§ **What you have to do**
Repeat the listing exactly. Pictures stay out of your copy.

§ **Supplied material**
»»

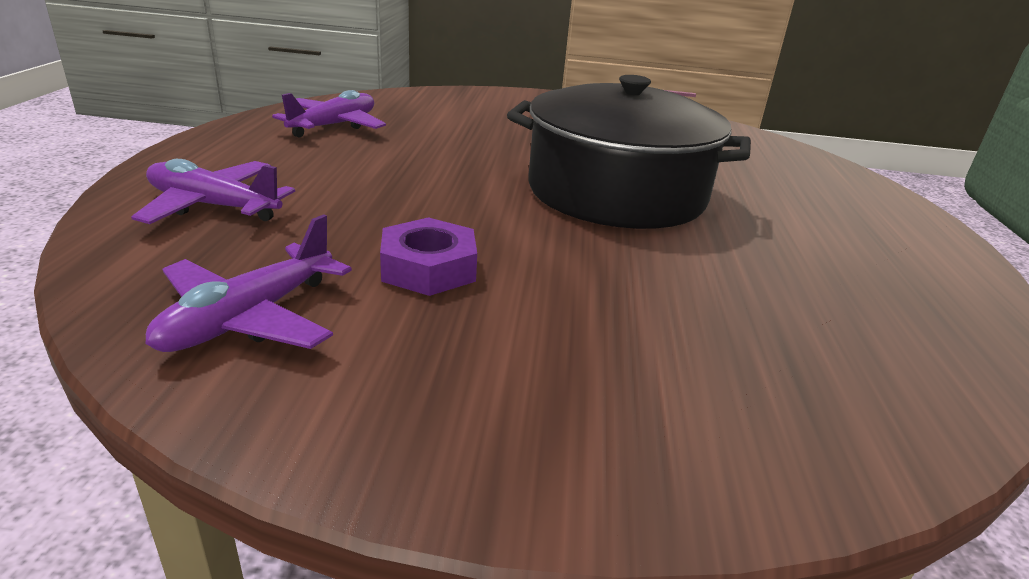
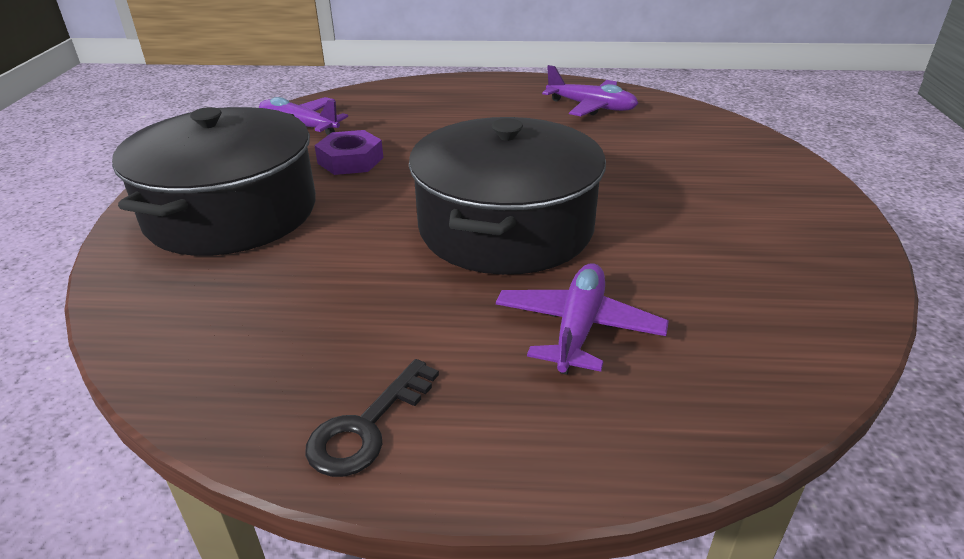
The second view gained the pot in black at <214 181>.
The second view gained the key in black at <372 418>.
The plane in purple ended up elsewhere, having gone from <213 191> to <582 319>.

««

§ **Written answer**
The second view gained the pot in black at <214 181>.
The second view gained the key in black at <372 418>.
The plane in purple ended up elsewhere, having gone from <213 191> to <582 319>.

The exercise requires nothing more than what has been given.